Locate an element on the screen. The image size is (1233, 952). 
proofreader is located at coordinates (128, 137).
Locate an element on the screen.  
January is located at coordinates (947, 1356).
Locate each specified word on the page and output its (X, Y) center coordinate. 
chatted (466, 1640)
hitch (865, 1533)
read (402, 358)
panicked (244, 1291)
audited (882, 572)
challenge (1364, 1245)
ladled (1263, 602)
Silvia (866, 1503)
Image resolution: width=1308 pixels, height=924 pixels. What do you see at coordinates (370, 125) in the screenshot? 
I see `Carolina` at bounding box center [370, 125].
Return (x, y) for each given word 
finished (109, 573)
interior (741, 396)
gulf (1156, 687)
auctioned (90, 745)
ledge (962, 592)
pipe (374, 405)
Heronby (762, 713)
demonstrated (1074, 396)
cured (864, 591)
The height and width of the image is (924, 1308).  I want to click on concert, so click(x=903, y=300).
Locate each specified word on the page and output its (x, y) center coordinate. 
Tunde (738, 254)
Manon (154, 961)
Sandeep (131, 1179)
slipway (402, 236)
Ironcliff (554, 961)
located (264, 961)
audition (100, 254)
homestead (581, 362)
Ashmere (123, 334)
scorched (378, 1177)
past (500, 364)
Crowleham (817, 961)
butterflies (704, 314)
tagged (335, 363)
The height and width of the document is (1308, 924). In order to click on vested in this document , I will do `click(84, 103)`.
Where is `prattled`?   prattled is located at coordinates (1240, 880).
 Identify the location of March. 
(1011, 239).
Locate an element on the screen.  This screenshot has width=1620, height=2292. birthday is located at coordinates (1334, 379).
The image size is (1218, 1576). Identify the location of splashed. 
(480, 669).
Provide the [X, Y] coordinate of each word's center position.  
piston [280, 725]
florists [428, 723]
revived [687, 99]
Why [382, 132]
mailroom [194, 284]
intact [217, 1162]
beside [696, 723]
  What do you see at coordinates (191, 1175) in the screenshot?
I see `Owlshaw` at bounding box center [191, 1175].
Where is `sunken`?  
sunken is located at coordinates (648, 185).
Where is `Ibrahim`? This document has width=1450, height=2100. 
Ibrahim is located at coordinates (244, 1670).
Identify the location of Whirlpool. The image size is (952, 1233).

——

Write out the listing above again, switching every "Identify" to "Find" and leaving everything else unchanged.

Locate an element on the screen. The image size is (1233, 952). 
proofreader is located at coordinates (128, 137).
Locate an element on the screen.  
January is located at coordinates (947, 1356).
Locate each specified word on the page and output its (X, Y) center coordinate. 
chatted (466, 1640)
hitch (865, 1533)
read (402, 358)
panicked (244, 1291)
audited (882, 572)
challenge (1364, 1245)
ladled (1263, 602)
Silvia (866, 1503)
Image resolution: width=1308 pixels, height=924 pixels. What do you see at coordinates (370, 125) in the screenshot? 
I see `Carolina` at bounding box center [370, 125].
Return (x, y) for each given word 
finished (109, 573)
interior (741, 396)
gulf (1156, 687)
auctioned (90, 745)
ledge (962, 592)
pipe (374, 405)
Heronby (762, 713)
demonstrated (1074, 396)
cured (864, 591)
The height and width of the image is (924, 1308).  I want to click on concert, so click(x=903, y=300).
Locate each specified word on the page and output its (x, y) center coordinate. 
Tunde (738, 254)
Manon (154, 961)
Sandeep (131, 1179)
slipway (402, 236)
Ironcliff (554, 961)
located (264, 961)
audition (100, 254)
homestead (581, 362)
Ashmere (123, 334)
scorched (378, 1177)
past (500, 364)
Crowleham (817, 961)
butterflies (704, 314)
tagged (335, 363)
The height and width of the document is (1308, 924). In order to click on vested in this document , I will do `click(84, 103)`.
Where is `prattled`?   prattled is located at coordinates (1240, 880).
 Find the location of March. 
(1011, 239).
Locate an element on the screen.  This screenshot has width=1620, height=2292. birthday is located at coordinates (1334, 379).
The image size is (1218, 1576). Find the location of splashed. 
(480, 669).
Provide the [X, Y] coordinate of each word's center position.  
piston [280, 725]
florists [428, 723]
revived [687, 99]
Why [382, 132]
mailroom [194, 284]
intact [217, 1162]
beside [696, 723]
  What do you see at coordinates (191, 1175) in the screenshot?
I see `Owlshaw` at bounding box center [191, 1175].
Where is `sunken`?  
sunken is located at coordinates (648, 185).
Where is `Ibrahim`? This document has width=1450, height=2100. 
Ibrahim is located at coordinates (244, 1670).
Find the location of Whirlpool. The image size is (952, 1233).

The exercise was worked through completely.